### Goal of the exercise
Each line below must be reproduced exactly, though the pictures are to be dropped.

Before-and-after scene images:
◇ ◇ ◇ ◇ ◇ ◇ ◇

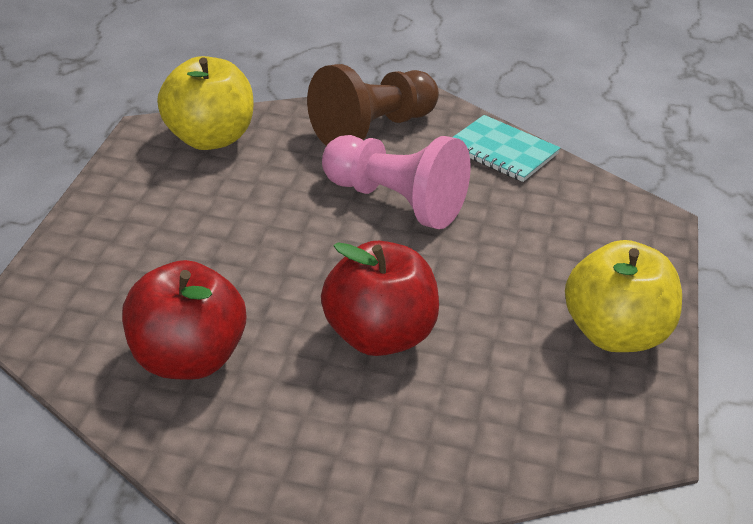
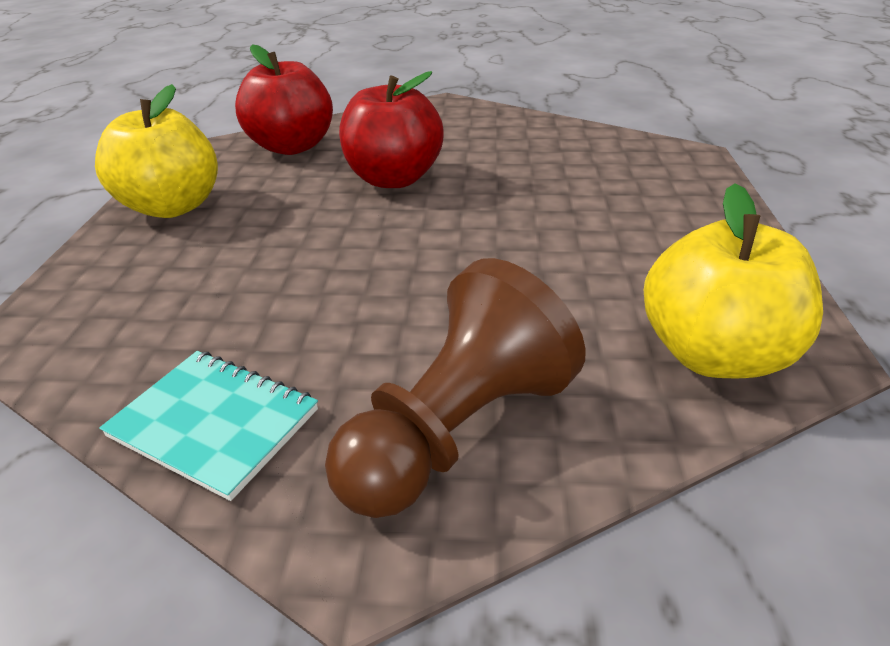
camera: 175 degrees right, 0 degrees up
(186, 360) = (540, 149): red apple -> red apple (292, 147)
(394, 202) = (396, 299): pink pawn -> none

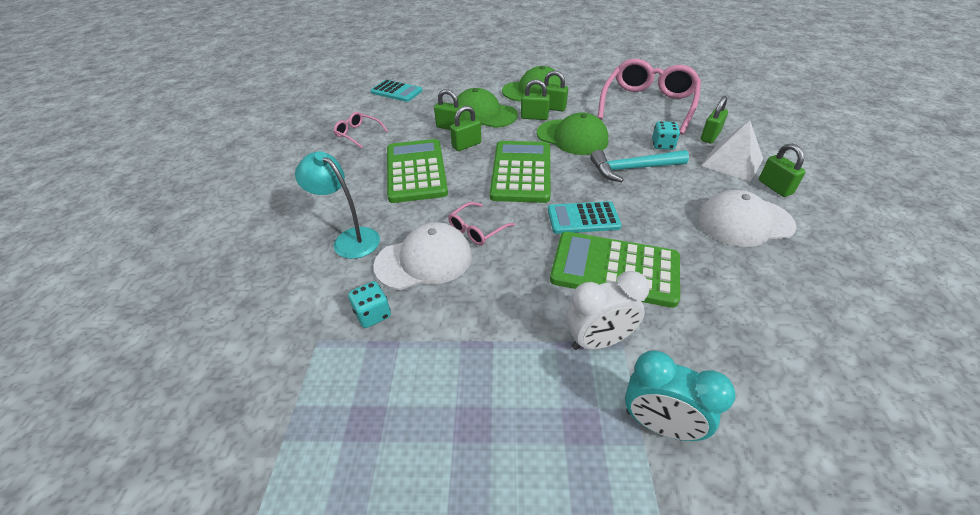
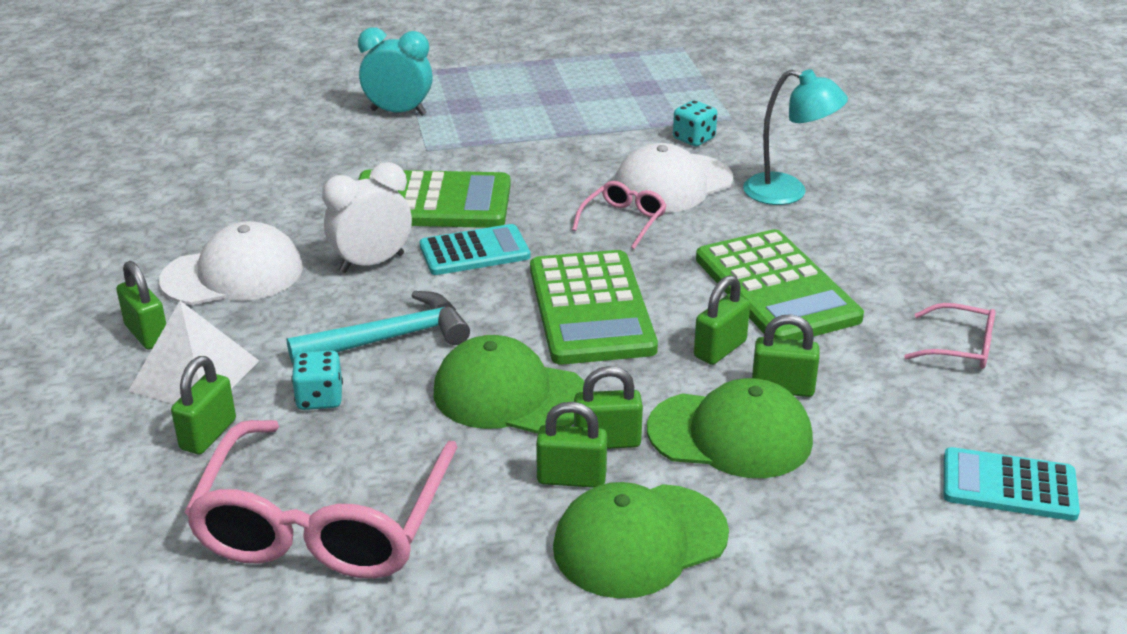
camera: 165 degrees right, 10 degrees down
(598, 341) = (450, 148): white clock -> white clock (371, 263)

◇ ◇ ◇ ◇ ◇ ◇ ◇

### Output
camera: 175 degrees right, 0 degrees up
(186, 360) = (540, 149): red apple -> red apple (292, 147)
(394, 202) = (396, 299): pink pawn -> none

camera: 165 degrees right, 10 degrees down
(598, 341) = (450, 148): white clock -> white clock (371, 263)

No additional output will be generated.